**PROBLEM:** The required output is the lines below from the line containing "yellow bemirex stood" to the line containing "The blue dunugax", inclusive, retyped exactly. No other lines belong in it.

------ PROVIDED DATA ------

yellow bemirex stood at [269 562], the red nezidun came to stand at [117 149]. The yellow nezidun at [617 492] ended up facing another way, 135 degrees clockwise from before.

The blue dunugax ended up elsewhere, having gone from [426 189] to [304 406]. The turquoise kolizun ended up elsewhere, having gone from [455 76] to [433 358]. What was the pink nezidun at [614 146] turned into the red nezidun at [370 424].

------
------ PROVIDED DATA ------

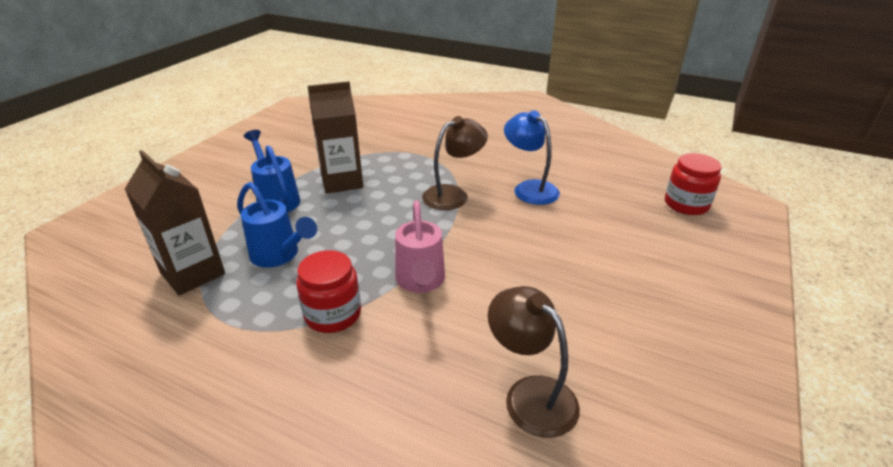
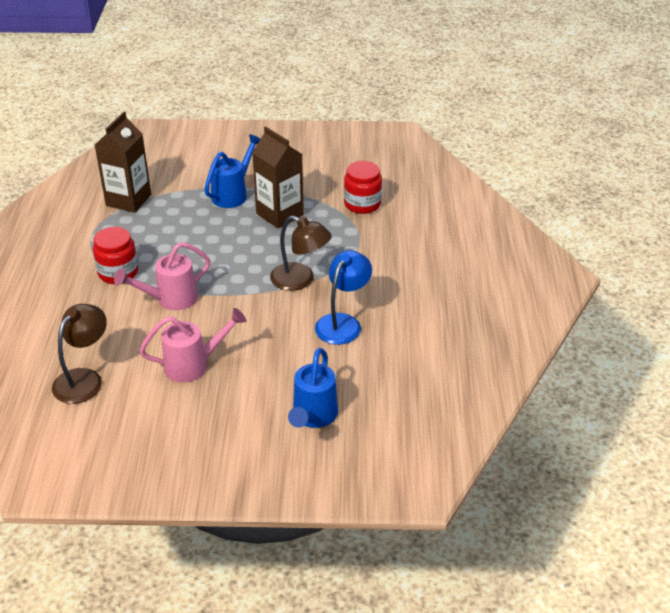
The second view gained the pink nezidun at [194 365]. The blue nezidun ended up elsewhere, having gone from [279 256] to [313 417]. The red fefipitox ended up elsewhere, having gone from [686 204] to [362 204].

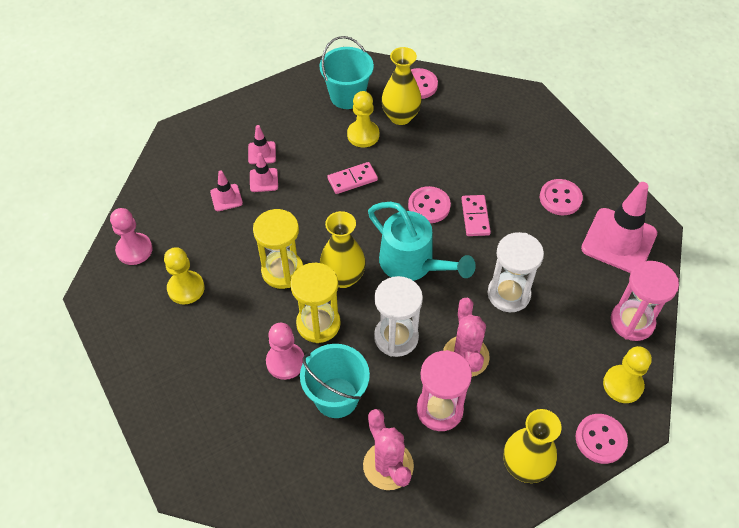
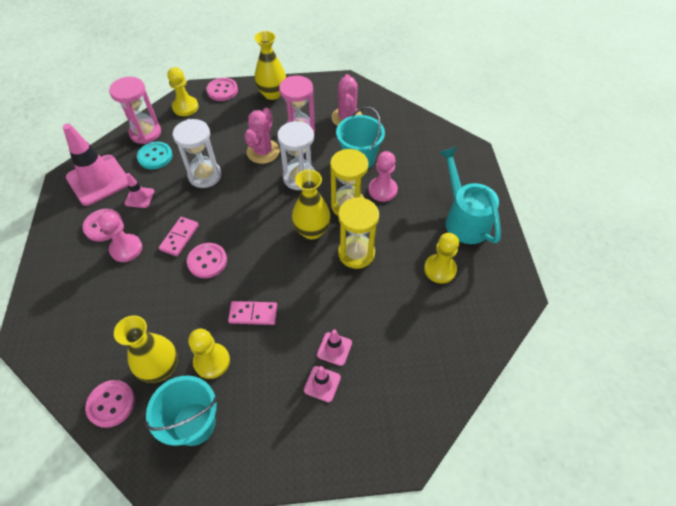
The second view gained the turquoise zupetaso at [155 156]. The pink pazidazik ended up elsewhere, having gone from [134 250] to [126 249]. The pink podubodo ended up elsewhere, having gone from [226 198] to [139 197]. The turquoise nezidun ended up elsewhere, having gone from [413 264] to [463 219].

------
------ PROVIDED DATA ------

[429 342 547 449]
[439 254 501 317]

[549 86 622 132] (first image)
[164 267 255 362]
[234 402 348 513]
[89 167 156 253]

------

**RESULT FOR THIS EXERCISE:**
yellow bemirex stood at [269 562], the red nezidun came to stand at [117 149]. The yellow nezidun at [617 492] ended up facing another way, 135 degrees clockwise from before.

The blue dunugax ended up elsewhere, having gone from [426 189] to [304 406]. The turquoise kolizun ended up elsewhere, having gone from [455 76] to [433 358]. What was the pink nezidun at [614 146] turned into the red nezidun at [370 424].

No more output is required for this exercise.